◆ Aim of the exercise
Exactly how many lines of the data below include the string "bottom"? State the number and nothing more.

◆ Dataset section

━━━

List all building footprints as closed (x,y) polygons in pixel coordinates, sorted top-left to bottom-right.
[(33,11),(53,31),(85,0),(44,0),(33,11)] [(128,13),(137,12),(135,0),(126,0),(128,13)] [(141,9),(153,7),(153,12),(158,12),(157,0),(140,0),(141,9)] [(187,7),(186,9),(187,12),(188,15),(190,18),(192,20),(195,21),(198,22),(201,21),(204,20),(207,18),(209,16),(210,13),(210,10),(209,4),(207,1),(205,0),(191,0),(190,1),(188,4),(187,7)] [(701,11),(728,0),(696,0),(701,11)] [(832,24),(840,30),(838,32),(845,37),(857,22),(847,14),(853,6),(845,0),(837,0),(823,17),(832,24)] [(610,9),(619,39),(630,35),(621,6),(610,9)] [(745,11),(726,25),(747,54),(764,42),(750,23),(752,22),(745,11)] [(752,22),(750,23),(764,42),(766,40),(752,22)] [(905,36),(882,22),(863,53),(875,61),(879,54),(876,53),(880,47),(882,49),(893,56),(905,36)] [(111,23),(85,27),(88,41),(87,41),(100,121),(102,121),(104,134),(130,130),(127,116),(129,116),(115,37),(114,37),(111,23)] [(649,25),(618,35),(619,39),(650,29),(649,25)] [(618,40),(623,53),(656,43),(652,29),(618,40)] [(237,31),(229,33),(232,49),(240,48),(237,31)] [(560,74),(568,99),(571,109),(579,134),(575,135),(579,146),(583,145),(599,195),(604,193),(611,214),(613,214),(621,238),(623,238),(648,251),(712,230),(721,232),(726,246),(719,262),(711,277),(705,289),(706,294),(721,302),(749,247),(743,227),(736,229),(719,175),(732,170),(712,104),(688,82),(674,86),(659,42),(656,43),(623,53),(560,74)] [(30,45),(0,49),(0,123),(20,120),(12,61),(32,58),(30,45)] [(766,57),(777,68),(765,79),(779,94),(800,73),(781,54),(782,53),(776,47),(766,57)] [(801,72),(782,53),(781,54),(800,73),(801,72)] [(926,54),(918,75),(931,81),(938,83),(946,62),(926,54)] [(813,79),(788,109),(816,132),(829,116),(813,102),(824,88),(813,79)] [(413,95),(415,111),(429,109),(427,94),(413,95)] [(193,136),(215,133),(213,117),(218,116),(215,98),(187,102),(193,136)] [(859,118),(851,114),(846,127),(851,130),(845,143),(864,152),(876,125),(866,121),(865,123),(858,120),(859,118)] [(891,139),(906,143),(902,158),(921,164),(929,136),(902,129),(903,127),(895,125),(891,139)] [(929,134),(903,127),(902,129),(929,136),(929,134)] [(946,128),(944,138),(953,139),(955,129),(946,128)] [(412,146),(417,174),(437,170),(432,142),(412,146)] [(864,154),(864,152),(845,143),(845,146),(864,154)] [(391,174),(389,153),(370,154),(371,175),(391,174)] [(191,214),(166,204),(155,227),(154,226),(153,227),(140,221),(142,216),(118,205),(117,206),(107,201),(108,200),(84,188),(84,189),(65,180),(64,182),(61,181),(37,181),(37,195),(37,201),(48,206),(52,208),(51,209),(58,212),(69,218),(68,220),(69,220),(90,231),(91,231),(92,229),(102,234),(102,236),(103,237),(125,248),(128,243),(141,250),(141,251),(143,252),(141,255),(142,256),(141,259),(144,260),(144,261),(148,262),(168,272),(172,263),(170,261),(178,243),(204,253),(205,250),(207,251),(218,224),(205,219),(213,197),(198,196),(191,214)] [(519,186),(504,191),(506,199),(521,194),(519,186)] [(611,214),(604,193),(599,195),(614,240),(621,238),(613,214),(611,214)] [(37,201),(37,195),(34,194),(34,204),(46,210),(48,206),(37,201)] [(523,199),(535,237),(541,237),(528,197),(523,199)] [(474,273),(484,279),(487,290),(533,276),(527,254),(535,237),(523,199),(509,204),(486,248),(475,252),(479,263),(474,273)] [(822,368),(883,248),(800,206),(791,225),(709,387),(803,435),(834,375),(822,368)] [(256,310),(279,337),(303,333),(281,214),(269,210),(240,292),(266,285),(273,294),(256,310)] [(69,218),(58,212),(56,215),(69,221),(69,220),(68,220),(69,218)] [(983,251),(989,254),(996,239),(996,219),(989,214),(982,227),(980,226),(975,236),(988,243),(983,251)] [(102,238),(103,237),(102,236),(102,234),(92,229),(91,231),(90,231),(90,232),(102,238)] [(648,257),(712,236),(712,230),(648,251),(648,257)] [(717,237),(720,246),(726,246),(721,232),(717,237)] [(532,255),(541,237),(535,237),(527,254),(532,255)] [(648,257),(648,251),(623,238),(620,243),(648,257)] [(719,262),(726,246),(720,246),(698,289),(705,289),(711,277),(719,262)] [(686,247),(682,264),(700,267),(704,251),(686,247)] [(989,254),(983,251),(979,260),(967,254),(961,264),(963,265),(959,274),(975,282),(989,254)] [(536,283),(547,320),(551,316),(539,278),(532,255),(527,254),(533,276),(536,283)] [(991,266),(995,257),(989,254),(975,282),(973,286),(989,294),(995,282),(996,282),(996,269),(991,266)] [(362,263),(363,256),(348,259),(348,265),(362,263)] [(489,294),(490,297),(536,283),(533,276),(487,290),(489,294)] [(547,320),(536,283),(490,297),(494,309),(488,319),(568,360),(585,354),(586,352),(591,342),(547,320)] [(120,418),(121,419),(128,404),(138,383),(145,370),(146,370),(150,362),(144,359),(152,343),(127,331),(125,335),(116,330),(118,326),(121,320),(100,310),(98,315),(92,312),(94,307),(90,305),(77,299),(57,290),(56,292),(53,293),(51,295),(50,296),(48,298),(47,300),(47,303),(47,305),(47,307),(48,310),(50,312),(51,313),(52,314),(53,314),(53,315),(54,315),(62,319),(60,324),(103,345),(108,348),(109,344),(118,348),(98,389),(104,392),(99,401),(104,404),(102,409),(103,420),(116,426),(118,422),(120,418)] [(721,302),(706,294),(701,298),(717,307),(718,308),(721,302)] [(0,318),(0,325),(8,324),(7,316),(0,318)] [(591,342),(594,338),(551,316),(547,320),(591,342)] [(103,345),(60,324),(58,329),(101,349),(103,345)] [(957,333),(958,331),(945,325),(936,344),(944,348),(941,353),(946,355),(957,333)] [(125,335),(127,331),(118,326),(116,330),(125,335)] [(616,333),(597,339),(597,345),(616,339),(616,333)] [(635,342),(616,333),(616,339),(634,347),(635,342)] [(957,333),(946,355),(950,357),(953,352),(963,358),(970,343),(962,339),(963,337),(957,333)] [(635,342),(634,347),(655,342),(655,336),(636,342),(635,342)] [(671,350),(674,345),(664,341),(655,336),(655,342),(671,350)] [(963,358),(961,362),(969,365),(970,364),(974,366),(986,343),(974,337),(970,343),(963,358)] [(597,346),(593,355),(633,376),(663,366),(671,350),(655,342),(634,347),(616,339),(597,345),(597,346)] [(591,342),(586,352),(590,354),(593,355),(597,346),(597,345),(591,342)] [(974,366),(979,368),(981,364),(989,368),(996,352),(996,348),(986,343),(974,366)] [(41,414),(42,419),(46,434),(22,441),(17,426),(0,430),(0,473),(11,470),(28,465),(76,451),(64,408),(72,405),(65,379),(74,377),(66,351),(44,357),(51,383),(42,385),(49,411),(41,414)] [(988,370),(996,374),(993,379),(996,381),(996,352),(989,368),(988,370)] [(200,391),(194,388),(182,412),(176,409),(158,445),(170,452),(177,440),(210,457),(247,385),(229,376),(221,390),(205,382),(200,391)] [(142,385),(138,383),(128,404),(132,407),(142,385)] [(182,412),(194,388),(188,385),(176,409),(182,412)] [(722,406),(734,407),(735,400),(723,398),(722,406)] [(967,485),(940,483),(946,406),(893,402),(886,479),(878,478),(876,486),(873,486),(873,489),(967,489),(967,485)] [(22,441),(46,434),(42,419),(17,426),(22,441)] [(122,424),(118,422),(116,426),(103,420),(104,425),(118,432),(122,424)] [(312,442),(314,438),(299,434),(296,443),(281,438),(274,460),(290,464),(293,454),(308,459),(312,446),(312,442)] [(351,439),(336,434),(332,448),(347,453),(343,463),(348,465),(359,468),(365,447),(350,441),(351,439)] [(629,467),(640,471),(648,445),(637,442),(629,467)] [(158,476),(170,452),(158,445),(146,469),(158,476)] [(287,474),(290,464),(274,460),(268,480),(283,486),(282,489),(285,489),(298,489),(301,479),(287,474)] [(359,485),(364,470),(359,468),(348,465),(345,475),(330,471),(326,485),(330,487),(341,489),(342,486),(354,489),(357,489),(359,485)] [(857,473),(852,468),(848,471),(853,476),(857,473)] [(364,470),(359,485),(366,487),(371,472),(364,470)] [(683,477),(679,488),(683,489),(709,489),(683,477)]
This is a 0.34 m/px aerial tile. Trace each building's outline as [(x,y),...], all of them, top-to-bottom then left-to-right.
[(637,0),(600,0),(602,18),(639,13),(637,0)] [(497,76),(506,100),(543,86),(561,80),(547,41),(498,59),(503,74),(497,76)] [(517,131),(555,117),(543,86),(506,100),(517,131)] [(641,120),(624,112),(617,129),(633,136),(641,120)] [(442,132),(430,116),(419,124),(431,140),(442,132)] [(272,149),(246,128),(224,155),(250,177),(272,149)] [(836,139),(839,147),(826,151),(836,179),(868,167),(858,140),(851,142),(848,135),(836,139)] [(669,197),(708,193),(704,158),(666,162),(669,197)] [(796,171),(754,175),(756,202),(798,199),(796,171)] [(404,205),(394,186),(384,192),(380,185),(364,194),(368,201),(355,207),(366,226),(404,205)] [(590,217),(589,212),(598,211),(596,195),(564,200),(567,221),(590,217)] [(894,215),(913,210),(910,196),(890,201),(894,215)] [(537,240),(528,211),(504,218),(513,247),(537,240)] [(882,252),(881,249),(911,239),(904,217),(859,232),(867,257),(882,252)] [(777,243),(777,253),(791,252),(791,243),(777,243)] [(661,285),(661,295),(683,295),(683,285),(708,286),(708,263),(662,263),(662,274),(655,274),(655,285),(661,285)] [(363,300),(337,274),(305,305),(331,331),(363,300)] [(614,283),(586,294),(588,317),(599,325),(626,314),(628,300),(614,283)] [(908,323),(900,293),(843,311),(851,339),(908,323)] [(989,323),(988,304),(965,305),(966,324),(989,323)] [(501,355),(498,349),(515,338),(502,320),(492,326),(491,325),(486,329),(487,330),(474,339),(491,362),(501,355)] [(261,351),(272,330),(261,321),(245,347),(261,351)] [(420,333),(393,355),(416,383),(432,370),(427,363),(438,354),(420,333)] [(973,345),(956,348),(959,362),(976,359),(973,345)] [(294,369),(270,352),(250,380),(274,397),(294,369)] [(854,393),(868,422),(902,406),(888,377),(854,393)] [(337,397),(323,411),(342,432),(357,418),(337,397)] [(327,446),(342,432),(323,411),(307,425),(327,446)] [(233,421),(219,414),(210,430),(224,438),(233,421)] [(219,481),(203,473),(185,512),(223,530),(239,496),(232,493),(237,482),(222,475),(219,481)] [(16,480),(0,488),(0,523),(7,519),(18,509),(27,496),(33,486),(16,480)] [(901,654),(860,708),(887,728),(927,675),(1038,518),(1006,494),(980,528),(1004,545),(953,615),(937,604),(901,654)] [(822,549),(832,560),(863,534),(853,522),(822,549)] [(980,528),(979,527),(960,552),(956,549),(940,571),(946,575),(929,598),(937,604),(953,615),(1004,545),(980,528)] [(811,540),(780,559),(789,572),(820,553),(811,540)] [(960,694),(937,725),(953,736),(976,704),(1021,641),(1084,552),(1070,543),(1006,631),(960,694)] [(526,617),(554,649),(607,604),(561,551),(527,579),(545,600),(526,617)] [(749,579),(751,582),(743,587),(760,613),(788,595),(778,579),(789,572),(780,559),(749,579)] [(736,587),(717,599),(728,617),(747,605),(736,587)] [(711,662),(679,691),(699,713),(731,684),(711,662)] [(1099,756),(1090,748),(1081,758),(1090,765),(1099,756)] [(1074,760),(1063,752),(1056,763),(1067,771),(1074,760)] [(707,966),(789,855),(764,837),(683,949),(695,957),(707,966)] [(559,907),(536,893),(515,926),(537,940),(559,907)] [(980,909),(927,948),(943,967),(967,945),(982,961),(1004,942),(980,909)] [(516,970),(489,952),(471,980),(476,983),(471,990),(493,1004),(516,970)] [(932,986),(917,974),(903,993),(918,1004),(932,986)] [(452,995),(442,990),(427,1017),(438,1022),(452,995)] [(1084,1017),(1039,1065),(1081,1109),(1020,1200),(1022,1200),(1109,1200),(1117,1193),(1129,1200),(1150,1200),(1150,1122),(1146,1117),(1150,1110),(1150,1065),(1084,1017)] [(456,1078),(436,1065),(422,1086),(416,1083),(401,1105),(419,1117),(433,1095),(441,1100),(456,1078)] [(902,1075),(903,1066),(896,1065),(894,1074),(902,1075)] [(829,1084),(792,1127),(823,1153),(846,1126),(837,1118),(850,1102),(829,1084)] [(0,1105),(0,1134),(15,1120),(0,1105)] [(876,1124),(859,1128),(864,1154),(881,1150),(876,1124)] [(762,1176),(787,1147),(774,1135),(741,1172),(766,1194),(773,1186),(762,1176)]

━━━

◆ Solution to the problem
2